== WORK REQUEST ==
Pictures within the data are to be left out; everything else must be reproduced exactly.

━━━

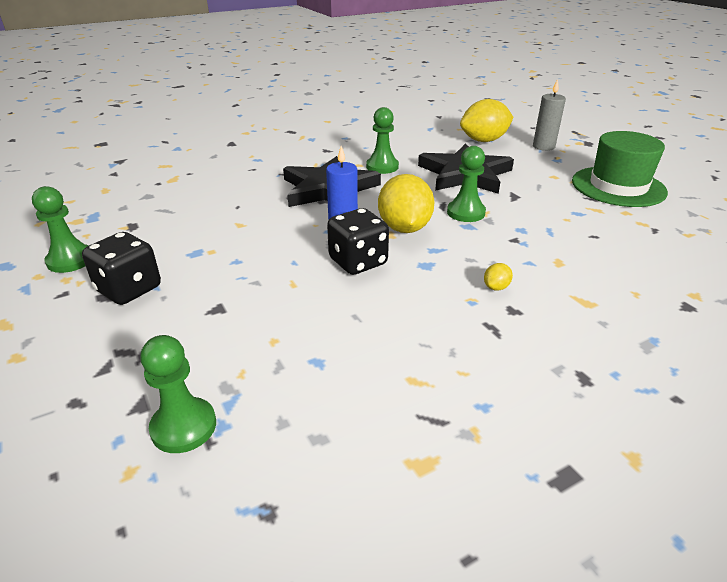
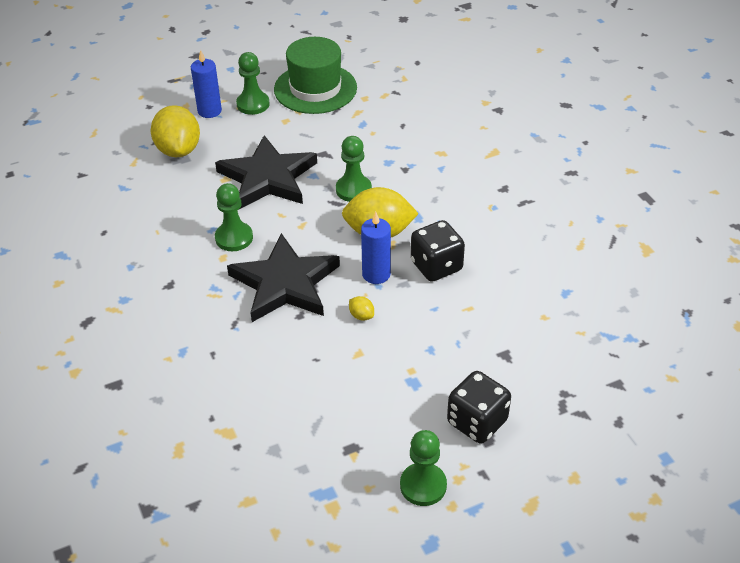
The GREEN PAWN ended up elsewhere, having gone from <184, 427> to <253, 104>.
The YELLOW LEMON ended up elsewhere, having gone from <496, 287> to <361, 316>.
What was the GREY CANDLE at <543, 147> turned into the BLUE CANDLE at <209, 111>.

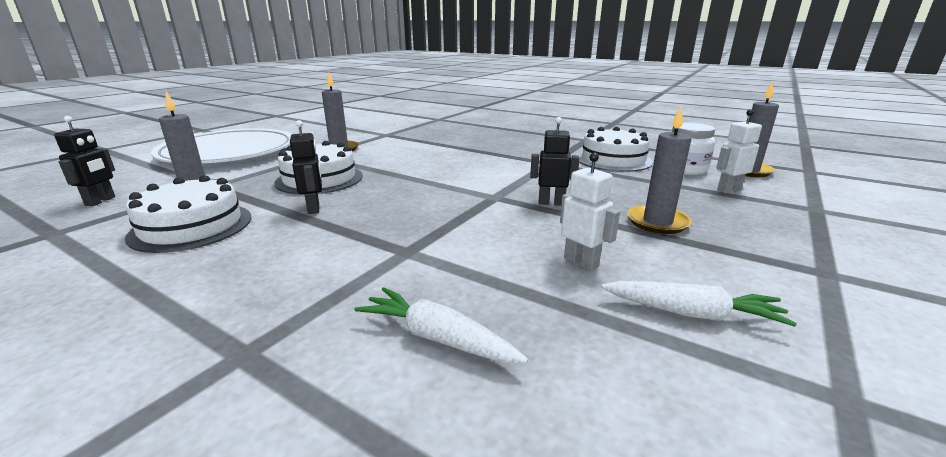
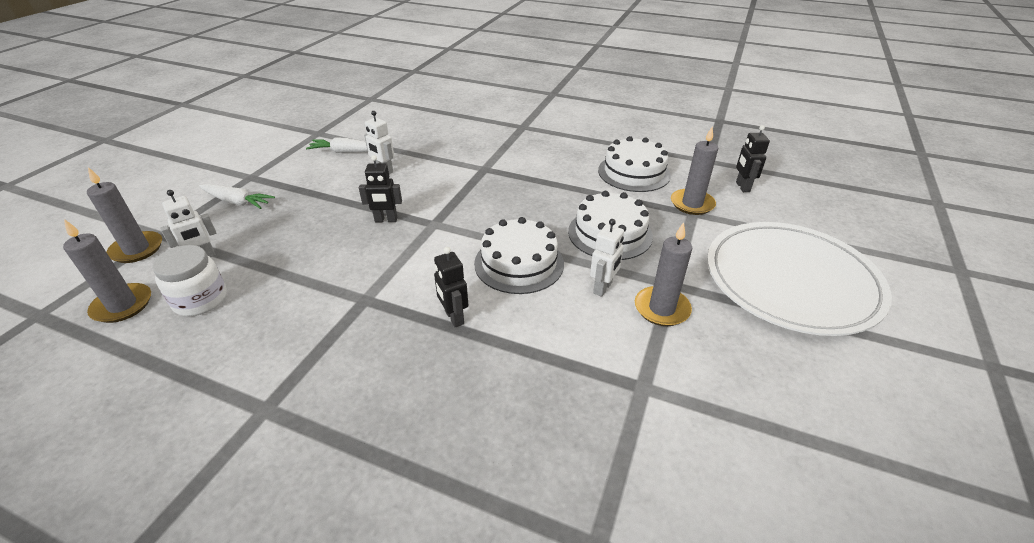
The BLACK ROBOT ended up elsewhere, having gone from <314, 208> to <454, 317>.
The WHITE CARROT ended up elsewhere, having gone from <437, 338> to <237, 202>.
The WHITE CAKE ended up elsewhere, having gone from <613, 160> to <519, 263>.
The GREY CANDLE ended up elsewhere, having gone from <657, 222> to <137, 249>.
The second view gained the WHITE ROBOT at <603, 288>.

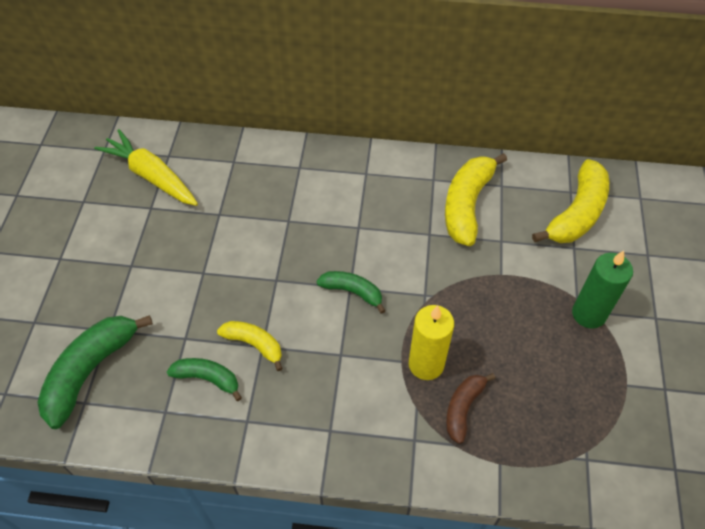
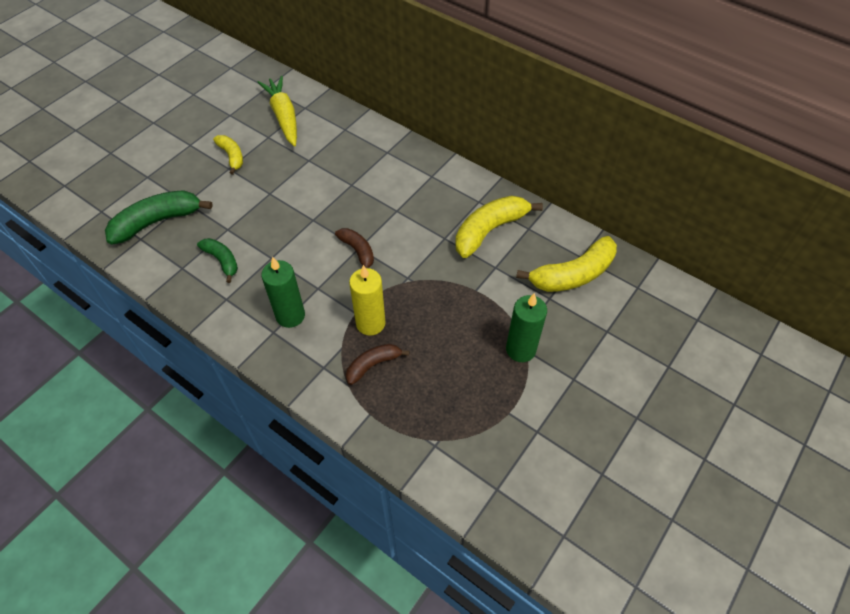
The YELLOW BANANA ended up elsewhere, having gone from <254, 344> to <232, 156>.
What was the GREEN BANANA at <352, 292> turned into the BROWN BANANA at <358, 251>.
The second view gained the GREEN CANDLE at <290, 316>.

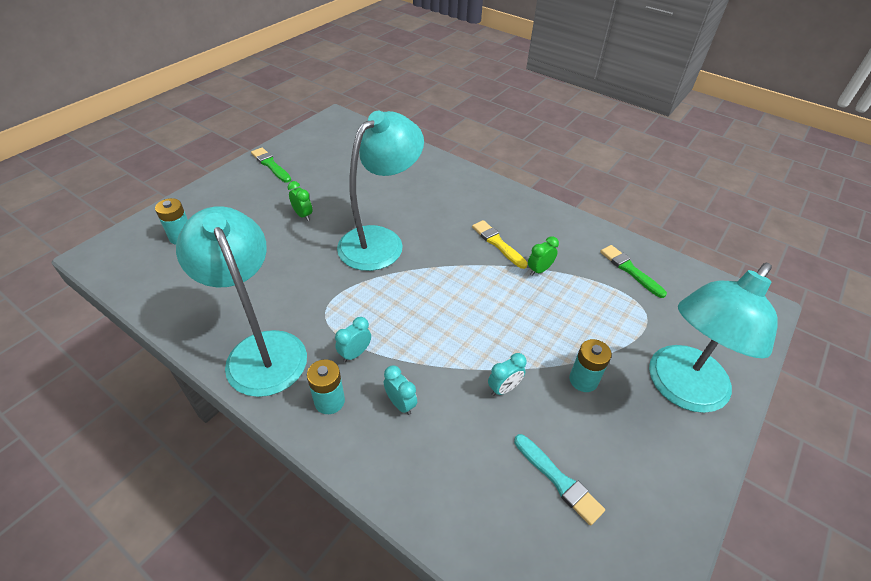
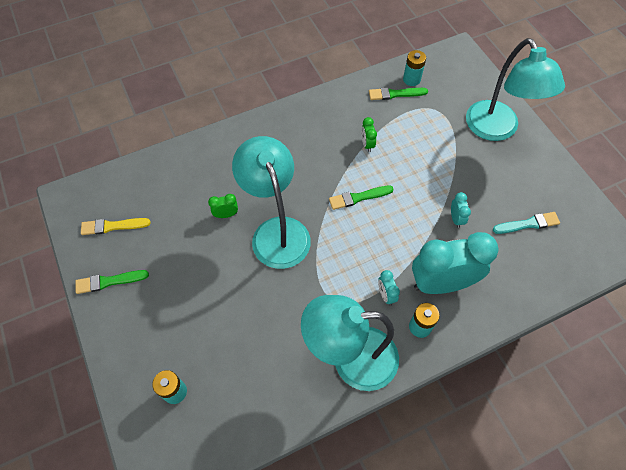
The GREEN CLOCK ended up elsewhere, having gone from <303, 215> to <226, 215>.
The size of the TURQUOISE CLOCK at <400, 404> changed by a factor of 2.47.
The YELLOW BRUSH ended up elsewhere, having gone from <498, 243> to <113, 226>.
The TURQUOISE BATTERY ended up elsewhere, having gone from <583, 380> to <411, 79>.
The second view gained the GREEN BRUSH at <358, 197>.

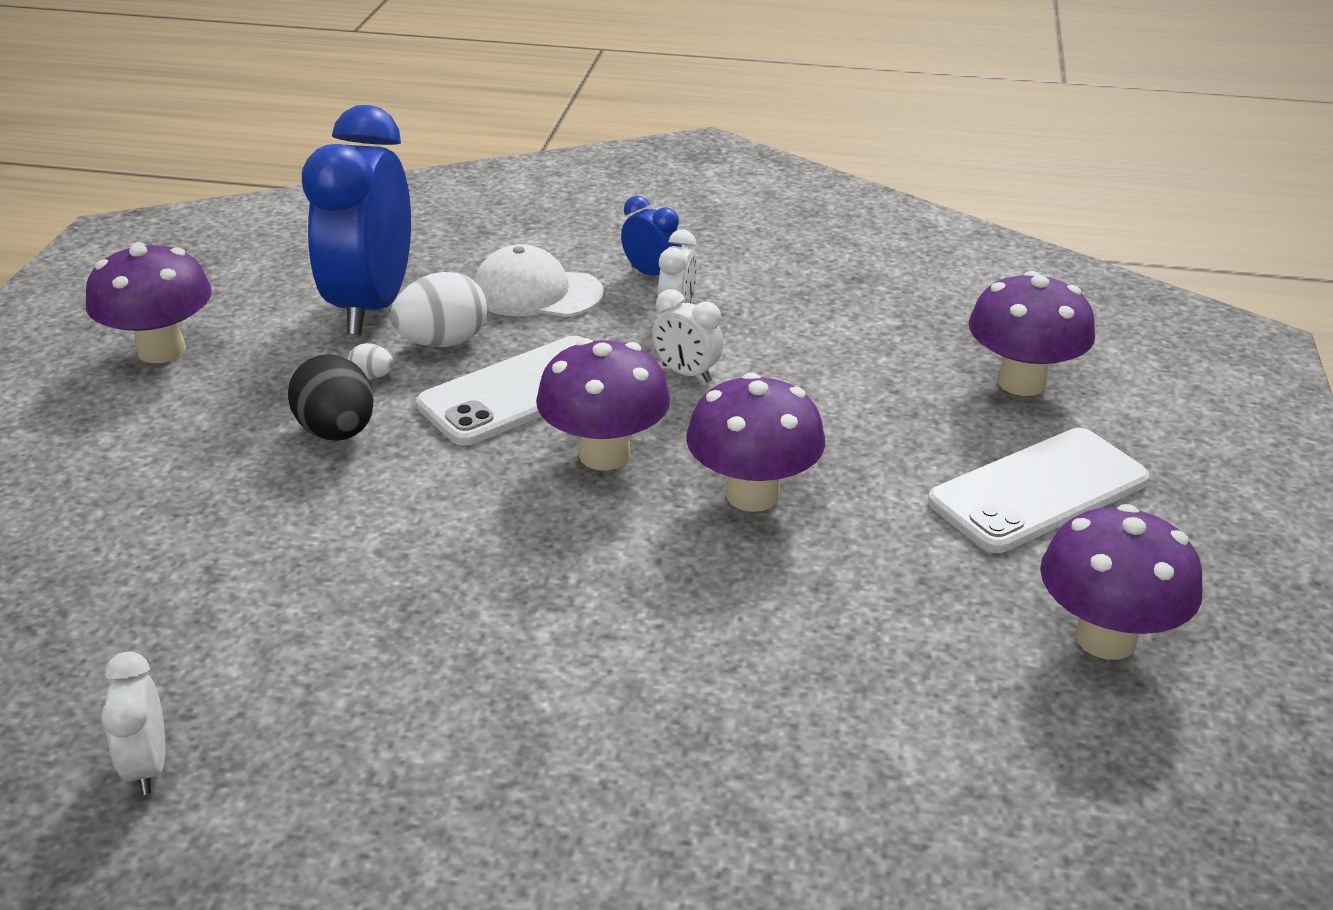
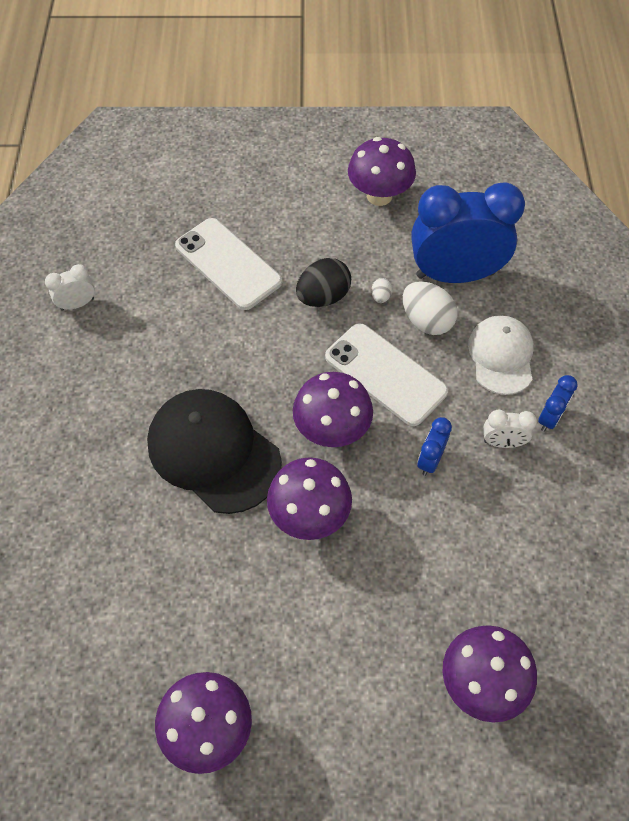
What was the WHITE CLOCK at <686, 373> turned into the BLUE CLOCK at <430, 460>.
The WHITE PHONE ended up elsewhere, having gone from <1038, 491> to <228, 264>.
The second view gained the BLACK CAP at <213, 452>.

━━━

== RESPONSE ==
The GREEN PAWN ended up elsewhere, having gone from <184, 427> to <253, 104>.
The YELLOW LEMON ended up elsewhere, having gone from <496, 287> to <361, 316>.
What was the GREY CANDLE at <543, 147> turned into the BLUE CANDLE at <209, 111>.

The BLACK ROBOT ended up elsewhere, having gone from <314, 208> to <454, 317>.
The WHITE CARROT ended up elsewhere, having gone from <437, 338> to <237, 202>.
The WHITE CAKE ended up elsewhere, having gone from <613, 160> to <519, 263>.
The GREY CANDLE ended up elsewhere, having gone from <657, 222> to <137, 249>.
The second view gained the WHITE ROBOT at <603, 288>.

The YELLOW BANANA ended up elsewhere, having gone from <254, 344> to <232, 156>.
What was the GREEN BANANA at <352, 292> turned into the BROWN BANANA at <358, 251>.
The second view gained the GREEN CANDLE at <290, 316>.

The GREEN CLOCK ended up elsewhere, having gone from <303, 215> to <226, 215>.
The size of the TURQUOISE CLOCK at <400, 404> changed by a factor of 2.47.
The YELLOW BRUSH ended up elsewhere, having gone from <498, 243> to <113, 226>.
The TURQUOISE BATTERY ended up elsewhere, having gone from <583, 380> to <411, 79>.
The second view gained the GREEN BRUSH at <358, 197>.

What was the WHITE CLOCK at <686, 373> turned into the BLUE CLOCK at <430, 460>.
The WHITE PHONE ended up elsewhere, having gone from <1038, 491> to <228, 264>.
The second view gained the BLACK CAP at <213, 452>.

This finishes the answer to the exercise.